Count the lines in the listing below that contain the string "kern", and reply with the number alone.

---------- Provided records ----------

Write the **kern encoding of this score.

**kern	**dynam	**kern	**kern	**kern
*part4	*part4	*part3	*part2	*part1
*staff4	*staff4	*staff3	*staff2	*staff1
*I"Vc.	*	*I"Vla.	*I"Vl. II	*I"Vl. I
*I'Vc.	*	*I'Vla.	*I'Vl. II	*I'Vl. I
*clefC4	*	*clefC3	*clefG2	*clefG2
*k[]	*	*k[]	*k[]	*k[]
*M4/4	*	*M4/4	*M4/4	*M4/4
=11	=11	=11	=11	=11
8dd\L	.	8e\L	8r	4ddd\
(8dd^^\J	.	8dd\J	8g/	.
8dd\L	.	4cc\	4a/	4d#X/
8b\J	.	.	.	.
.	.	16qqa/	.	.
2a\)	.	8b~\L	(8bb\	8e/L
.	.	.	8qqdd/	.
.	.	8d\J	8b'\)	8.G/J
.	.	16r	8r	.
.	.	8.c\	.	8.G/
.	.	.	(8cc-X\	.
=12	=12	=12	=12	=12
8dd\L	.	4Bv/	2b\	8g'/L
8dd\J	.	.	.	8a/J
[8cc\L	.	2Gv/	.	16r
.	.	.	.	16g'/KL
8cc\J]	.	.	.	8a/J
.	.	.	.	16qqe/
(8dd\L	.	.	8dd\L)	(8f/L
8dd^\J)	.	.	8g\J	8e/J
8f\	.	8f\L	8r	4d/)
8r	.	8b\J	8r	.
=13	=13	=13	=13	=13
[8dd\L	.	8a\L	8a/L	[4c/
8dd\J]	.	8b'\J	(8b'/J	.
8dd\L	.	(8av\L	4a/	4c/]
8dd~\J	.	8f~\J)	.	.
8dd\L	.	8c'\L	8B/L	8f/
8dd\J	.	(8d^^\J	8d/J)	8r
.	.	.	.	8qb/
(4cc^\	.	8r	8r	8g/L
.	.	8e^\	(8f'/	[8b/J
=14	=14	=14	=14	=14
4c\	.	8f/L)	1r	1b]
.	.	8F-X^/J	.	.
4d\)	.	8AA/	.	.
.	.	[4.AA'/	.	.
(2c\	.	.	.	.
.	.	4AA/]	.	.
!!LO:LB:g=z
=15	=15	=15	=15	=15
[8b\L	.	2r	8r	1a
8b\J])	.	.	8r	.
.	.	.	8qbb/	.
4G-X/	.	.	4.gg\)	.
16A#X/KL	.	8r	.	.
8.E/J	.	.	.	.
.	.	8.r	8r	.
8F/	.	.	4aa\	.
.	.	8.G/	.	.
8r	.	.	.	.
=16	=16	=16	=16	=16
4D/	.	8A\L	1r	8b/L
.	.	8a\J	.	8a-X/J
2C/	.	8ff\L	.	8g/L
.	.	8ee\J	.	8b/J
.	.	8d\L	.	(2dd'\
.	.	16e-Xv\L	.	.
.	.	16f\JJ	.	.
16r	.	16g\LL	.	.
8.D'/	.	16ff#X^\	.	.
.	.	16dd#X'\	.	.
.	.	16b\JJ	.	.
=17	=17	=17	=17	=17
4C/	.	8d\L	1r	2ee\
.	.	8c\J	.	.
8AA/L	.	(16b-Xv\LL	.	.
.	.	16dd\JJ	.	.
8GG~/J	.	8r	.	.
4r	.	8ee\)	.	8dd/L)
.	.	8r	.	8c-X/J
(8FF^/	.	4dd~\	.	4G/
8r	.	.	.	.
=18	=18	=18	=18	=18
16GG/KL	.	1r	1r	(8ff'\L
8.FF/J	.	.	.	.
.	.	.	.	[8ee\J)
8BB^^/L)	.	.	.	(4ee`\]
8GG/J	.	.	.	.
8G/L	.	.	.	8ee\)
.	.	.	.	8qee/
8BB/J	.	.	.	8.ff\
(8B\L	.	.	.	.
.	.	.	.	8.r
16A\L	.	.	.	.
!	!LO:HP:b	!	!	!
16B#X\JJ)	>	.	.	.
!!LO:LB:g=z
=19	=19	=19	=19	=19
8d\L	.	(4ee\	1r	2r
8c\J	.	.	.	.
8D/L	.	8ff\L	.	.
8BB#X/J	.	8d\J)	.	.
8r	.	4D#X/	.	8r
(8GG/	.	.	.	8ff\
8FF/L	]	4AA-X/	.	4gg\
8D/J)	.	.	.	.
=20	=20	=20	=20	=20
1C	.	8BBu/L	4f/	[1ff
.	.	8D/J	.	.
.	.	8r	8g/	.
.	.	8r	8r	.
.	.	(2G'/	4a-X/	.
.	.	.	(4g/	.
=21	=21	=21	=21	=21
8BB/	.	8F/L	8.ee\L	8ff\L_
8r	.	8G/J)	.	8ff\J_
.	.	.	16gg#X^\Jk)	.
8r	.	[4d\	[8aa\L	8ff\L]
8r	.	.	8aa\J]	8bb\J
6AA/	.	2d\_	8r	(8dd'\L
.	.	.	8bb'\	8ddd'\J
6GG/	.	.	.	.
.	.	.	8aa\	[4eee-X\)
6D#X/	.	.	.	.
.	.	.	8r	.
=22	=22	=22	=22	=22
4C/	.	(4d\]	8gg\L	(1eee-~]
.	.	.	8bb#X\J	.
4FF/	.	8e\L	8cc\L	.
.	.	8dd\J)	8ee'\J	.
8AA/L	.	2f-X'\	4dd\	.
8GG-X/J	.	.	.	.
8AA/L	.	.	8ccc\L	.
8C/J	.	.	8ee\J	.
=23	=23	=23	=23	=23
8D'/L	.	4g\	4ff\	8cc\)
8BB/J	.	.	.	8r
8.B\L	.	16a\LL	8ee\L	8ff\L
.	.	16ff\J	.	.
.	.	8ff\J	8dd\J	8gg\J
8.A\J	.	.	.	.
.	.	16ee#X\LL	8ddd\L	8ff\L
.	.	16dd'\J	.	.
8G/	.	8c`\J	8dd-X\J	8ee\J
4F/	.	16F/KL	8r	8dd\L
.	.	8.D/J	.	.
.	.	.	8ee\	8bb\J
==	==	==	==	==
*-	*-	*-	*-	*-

----------

> _Exercise solution_: 2